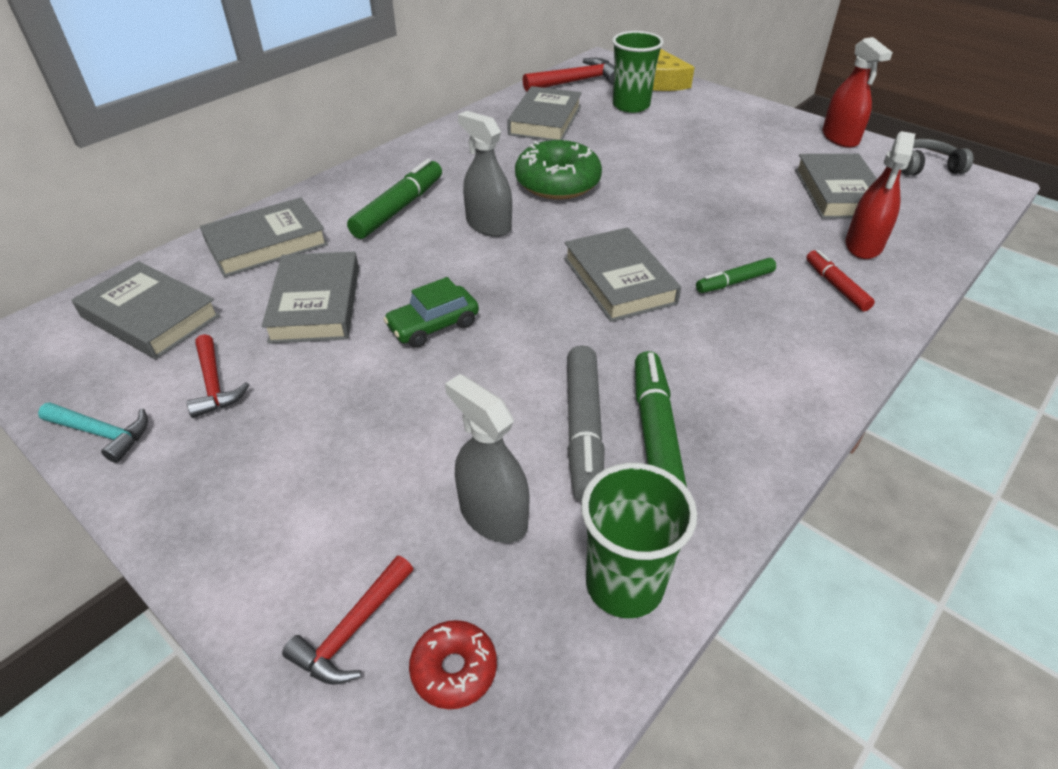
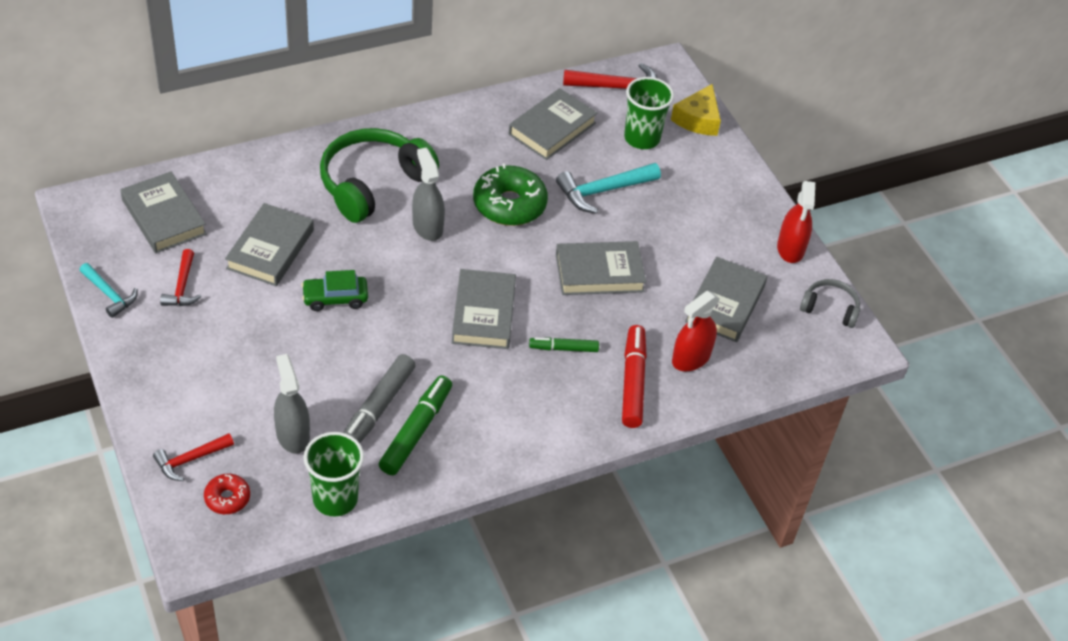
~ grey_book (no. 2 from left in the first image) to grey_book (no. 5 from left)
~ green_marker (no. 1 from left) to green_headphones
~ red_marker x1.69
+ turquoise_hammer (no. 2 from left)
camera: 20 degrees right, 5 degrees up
━━━━━━━━━━━━━━━━━━━━━━━━━━━━━━
**Try it**
Restate the full listing verbatim and drop every picture.

**Answer space**
~ grey_book (no. 2 from left in the first image) to grey_book (no. 5 from left)
~ green_marker (no. 1 from left) to green_headphones
~ red_marker x1.69
+ turquoise_hammer (no. 2 from left)
camera: 20 degrees right, 5 degrees up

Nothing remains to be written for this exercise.